WORK TO COMPLETE: Copy out each line of the material in which the word "brick" can be found.

START INPUT

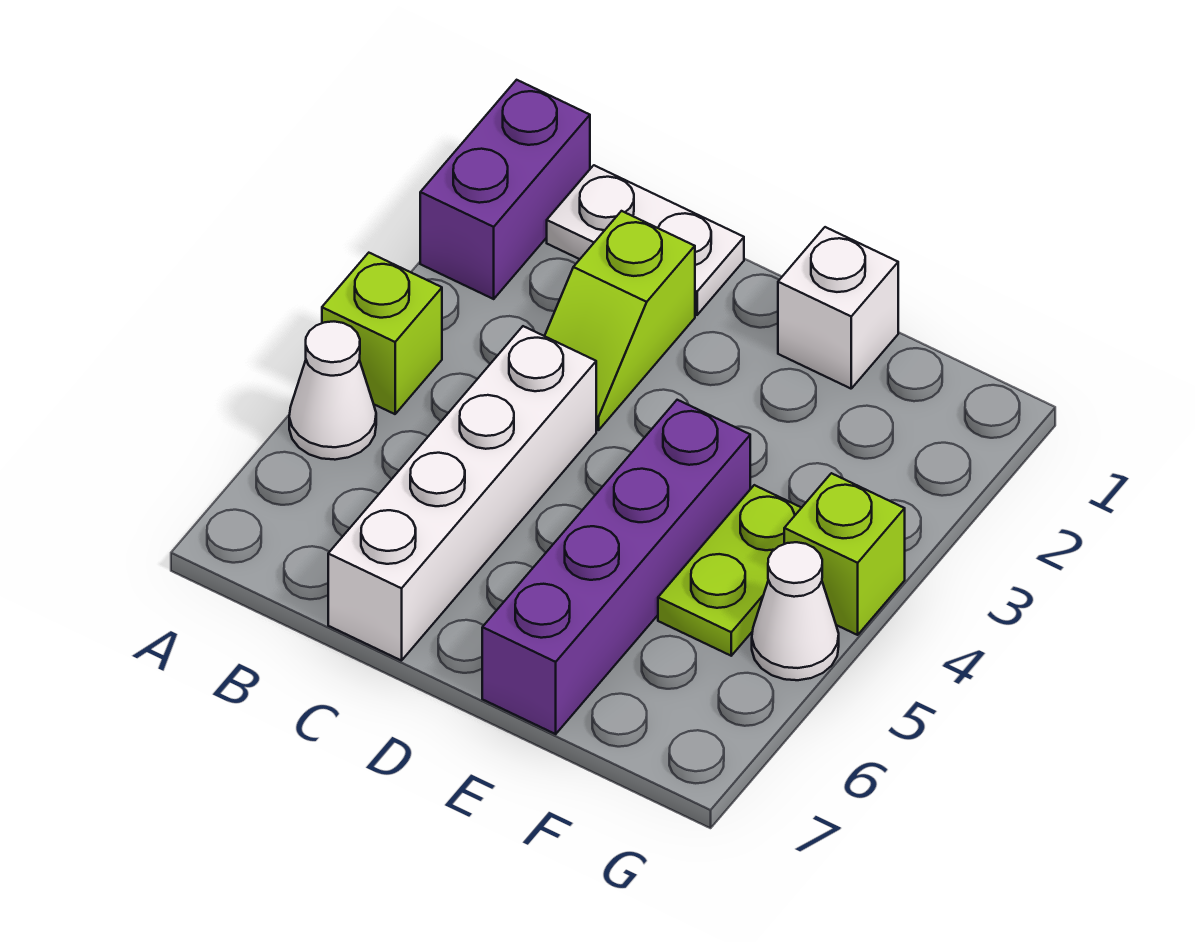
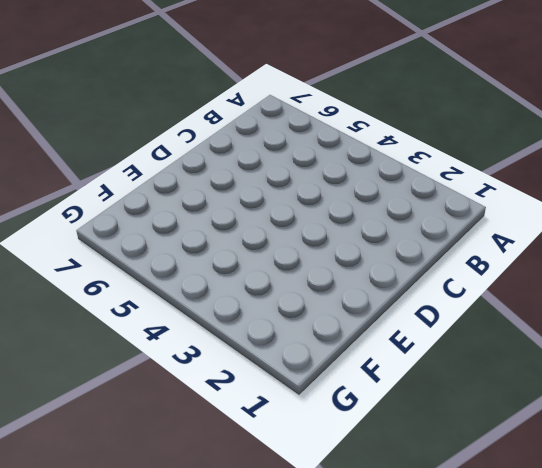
none -> purple brick A1:A2 level 1
none -> lime brick A4 level 1

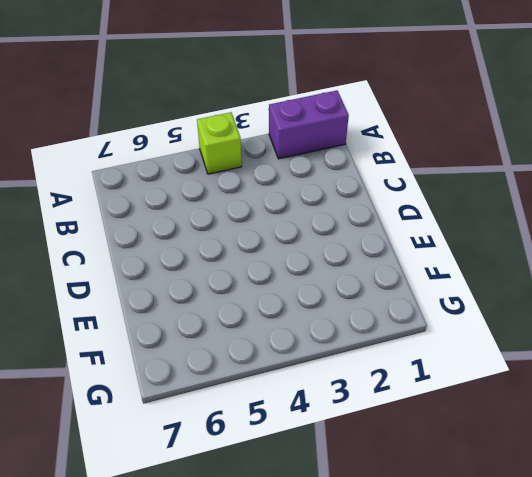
none -> white cone A5 level 1
none -> white plate B1:C1 level 1

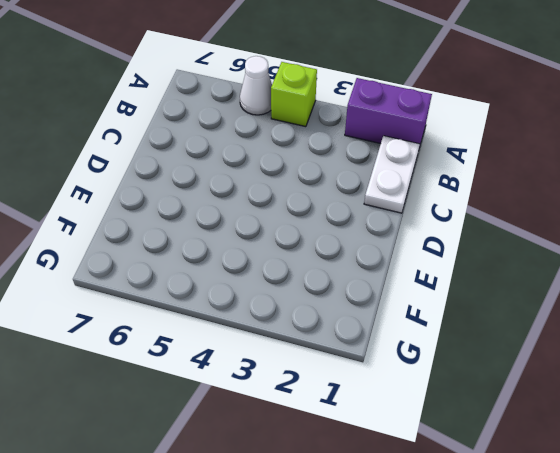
none -> lime slope C2:C3 level 1 top 2
none -> white brick C4:C7 level 1

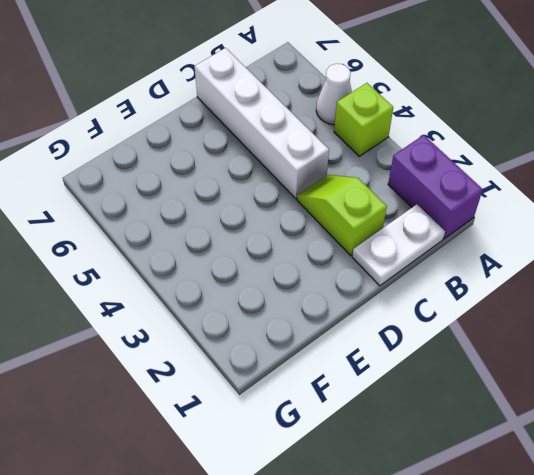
none -> white brick E1 level 1
none -> purple brick E4:E7 level 1

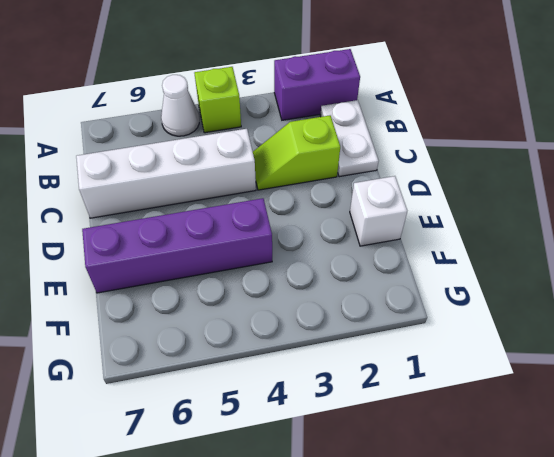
none -> lime plate F4:F5 level 1
none -> lime brick G4 level 1

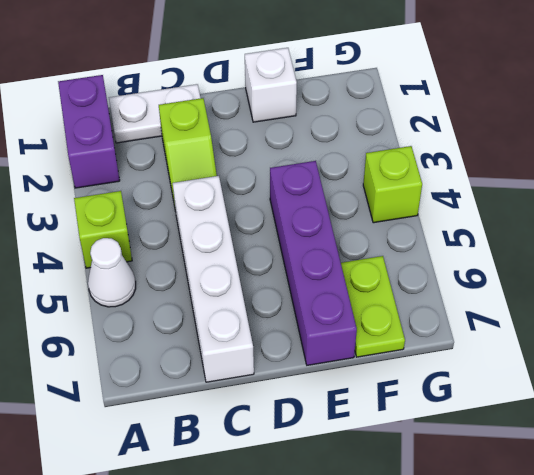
lime plate F6:F7 level 1 -> lime plate F4:F5 level 1
none -> white cone G5 level 1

END INPUT

SOLUTION FOR THIS PROBLEM:
none -> purple brick A1:A2 level 1
none -> lime brick A4 level 1
none -> white brick C4:C7 level 1
none -> white brick E1 level 1
none -> purple brick E4:E7 level 1
none -> lime brick G4 level 1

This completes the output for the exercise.